Your task: All of the data should be repeated exactly; pictures are not part of the copy.

Stored data:
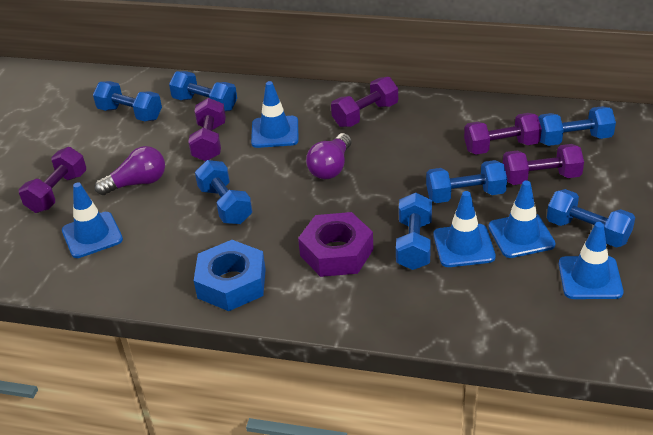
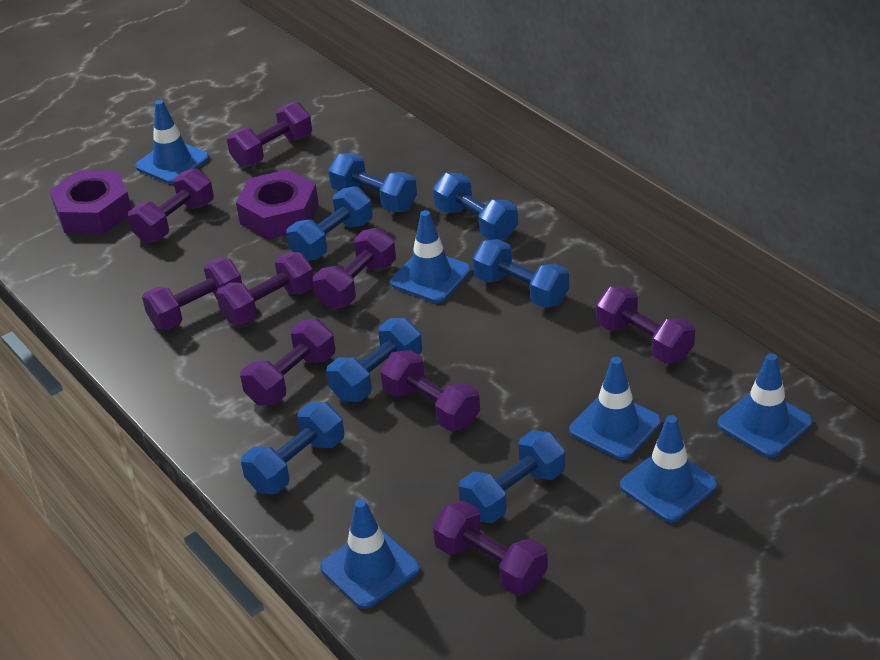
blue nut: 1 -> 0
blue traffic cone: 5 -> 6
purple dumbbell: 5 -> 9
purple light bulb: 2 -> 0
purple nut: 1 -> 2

Answer to this problem:
blue nut: 1 -> 0
blue traffic cone: 5 -> 6
purple dumbbell: 5 -> 9
purple light bulb: 2 -> 0
purple nut: 1 -> 2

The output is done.